TASK GOAL >> Please repeat each line below exactly, with no images in the copy.

TASK INPUT >>

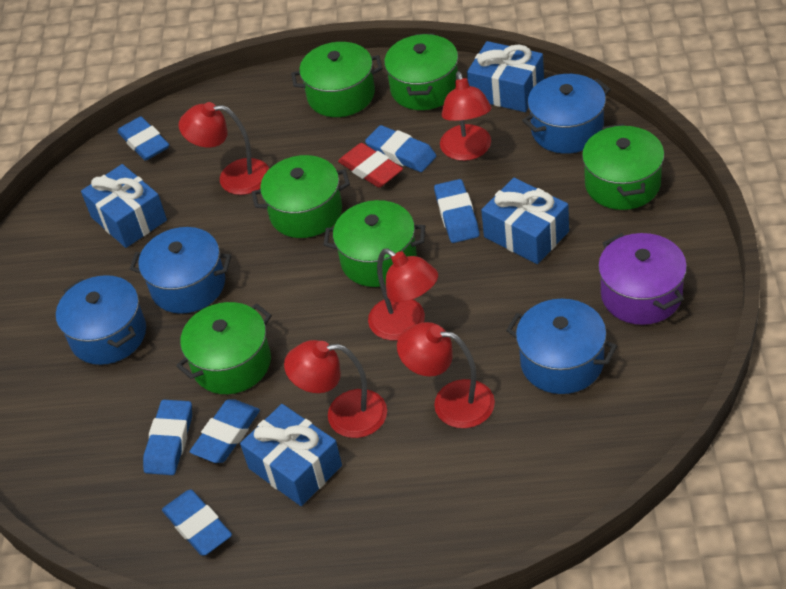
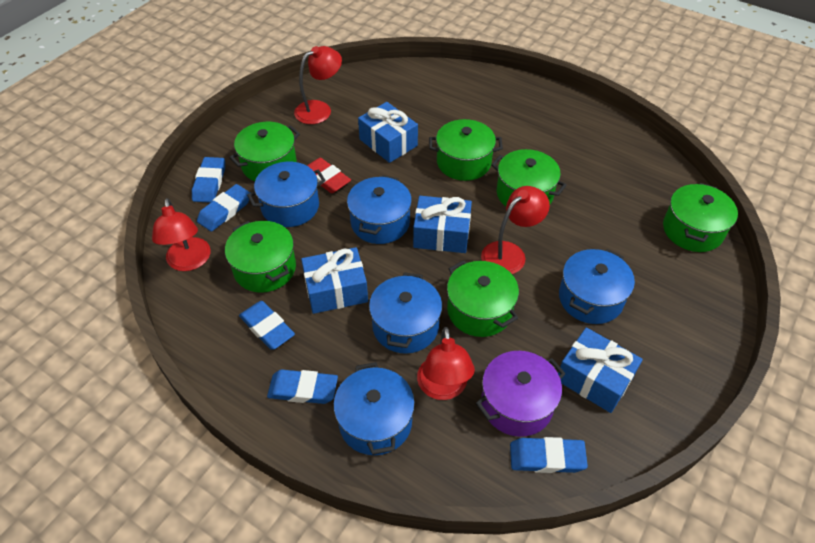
blue eraser: 6 -> 5
blue pot: 4 -> 5
red lamp: 5 -> 4

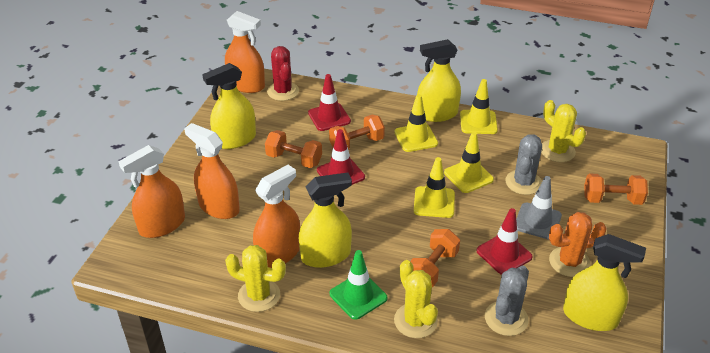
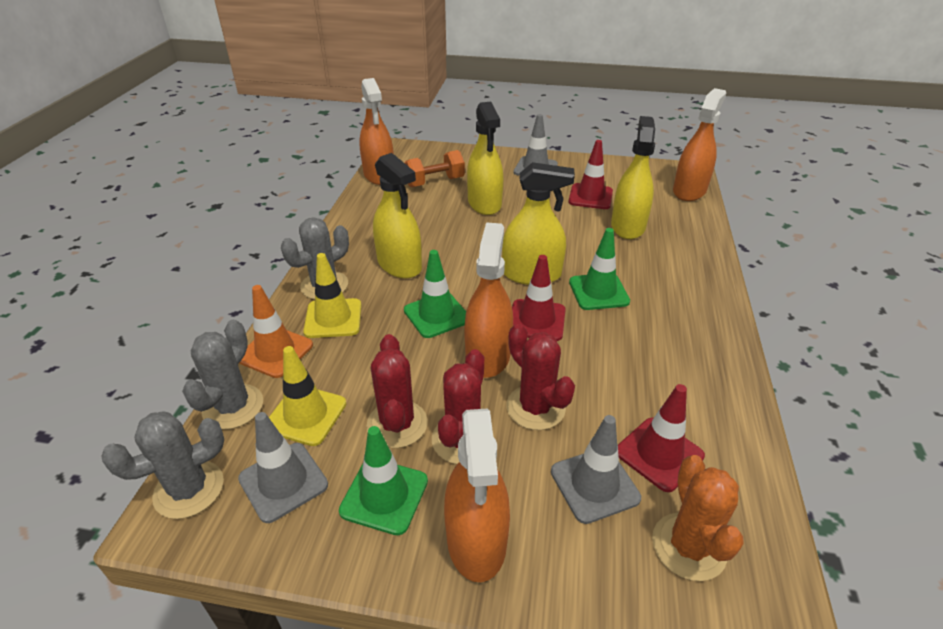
green traffic cone: 1 -> 3
grey cactus: 2 -> 3
grey traffic cone: 1 -> 3
orange dumbbell: 4 -> 1
orange traffic cone: 0 -> 1
red cactus: 1 -> 3
yellow cactus: 3 -> 0
yellow traffic cone: 4 -> 2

ANSWER TO THIS EXERCISE >>
blue eraser: 6 -> 5
blue pot: 4 -> 5
red lamp: 5 -> 4

green traffic cone: 1 -> 3
grey cactus: 2 -> 3
grey traffic cone: 1 -> 3
orange dumbbell: 4 -> 1
orange traffic cone: 0 -> 1
red cactus: 1 -> 3
yellow cactus: 3 -> 0
yellow traffic cone: 4 -> 2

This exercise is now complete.